• **YOUR TASK**
Go through the records below and report each line with "golden" in it.

• **RECORDS FOR THIS EXERCISE**
== Segment start ==

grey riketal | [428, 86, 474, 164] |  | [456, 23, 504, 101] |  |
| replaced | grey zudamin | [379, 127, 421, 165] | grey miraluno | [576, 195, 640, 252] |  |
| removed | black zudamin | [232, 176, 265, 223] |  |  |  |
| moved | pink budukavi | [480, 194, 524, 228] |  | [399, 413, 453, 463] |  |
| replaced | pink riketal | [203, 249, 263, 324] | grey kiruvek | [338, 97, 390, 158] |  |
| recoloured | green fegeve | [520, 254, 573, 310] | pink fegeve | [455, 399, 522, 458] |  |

== Segment end ==
== Segment start ==

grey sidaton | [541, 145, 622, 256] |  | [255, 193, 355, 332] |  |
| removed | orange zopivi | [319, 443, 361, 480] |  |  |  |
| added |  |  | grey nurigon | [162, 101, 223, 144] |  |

== Segment end ==
== Segment start ==

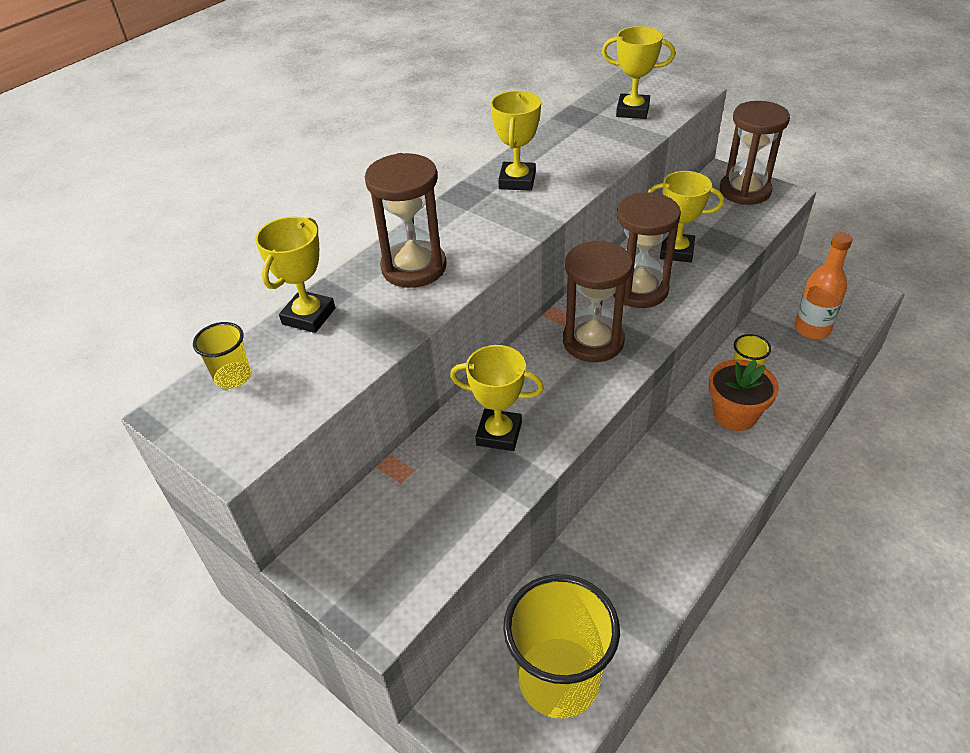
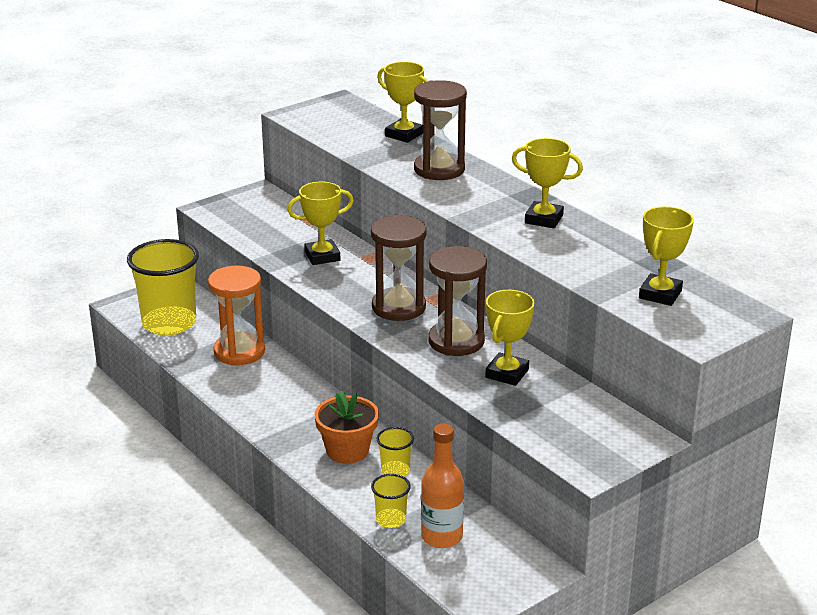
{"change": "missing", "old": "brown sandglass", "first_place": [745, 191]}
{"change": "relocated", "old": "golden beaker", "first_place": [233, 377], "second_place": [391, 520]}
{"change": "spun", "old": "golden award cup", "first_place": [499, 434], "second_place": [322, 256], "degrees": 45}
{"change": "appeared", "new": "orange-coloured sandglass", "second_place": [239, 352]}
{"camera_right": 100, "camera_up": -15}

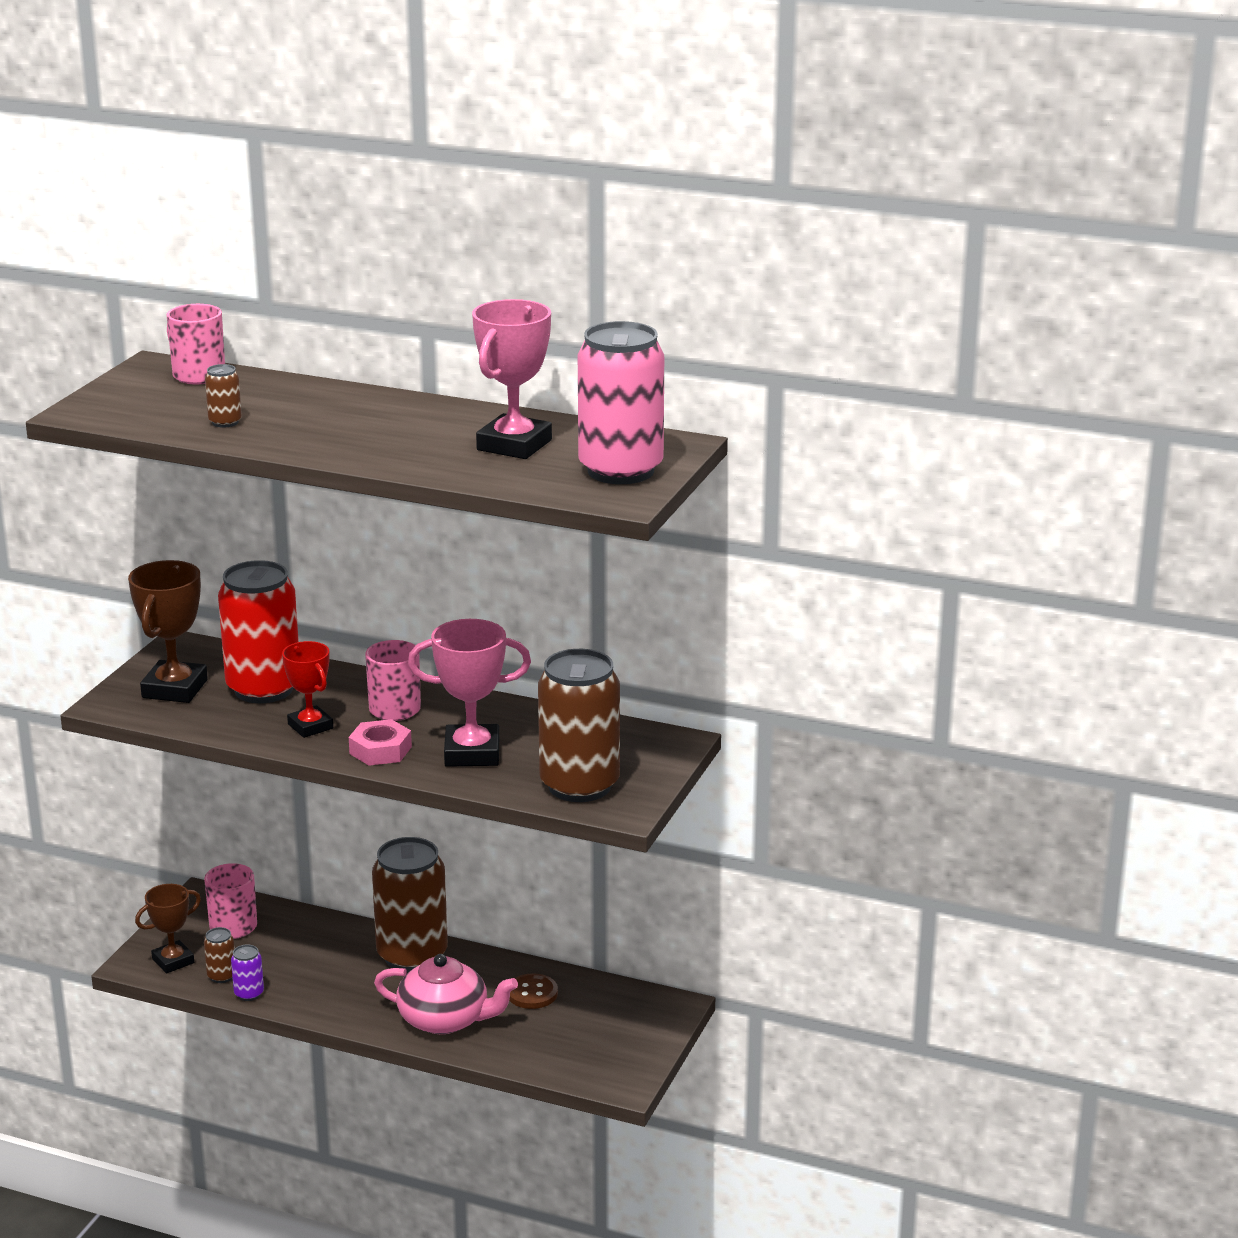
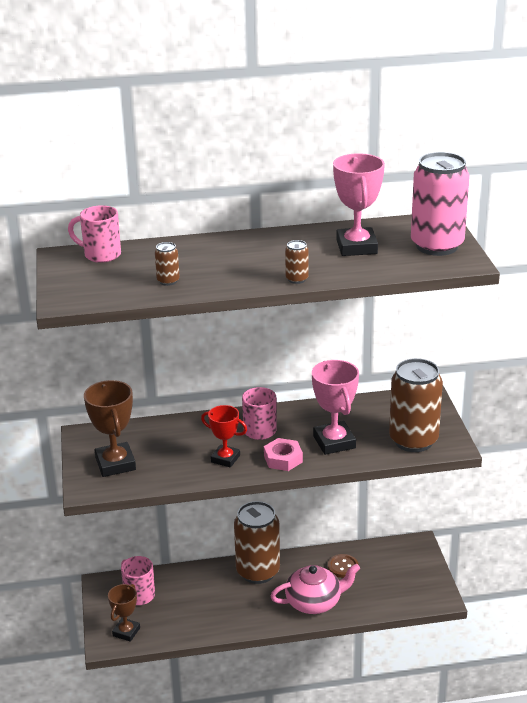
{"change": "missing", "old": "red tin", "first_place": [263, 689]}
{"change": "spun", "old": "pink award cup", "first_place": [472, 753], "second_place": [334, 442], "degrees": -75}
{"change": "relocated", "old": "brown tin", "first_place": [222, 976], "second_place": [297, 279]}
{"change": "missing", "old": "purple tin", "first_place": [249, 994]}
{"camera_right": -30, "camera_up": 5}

== Segment end ==

• **THE COMPLETED TASK**
{"change": "relocated", "old": "golden beaker", "first_place": [233, 377], "second_place": [391, 520]}
{"change": "spun", "old": "golden award cup", "first_place": [499, 434], "second_place": [322, 256], "degrees": 45}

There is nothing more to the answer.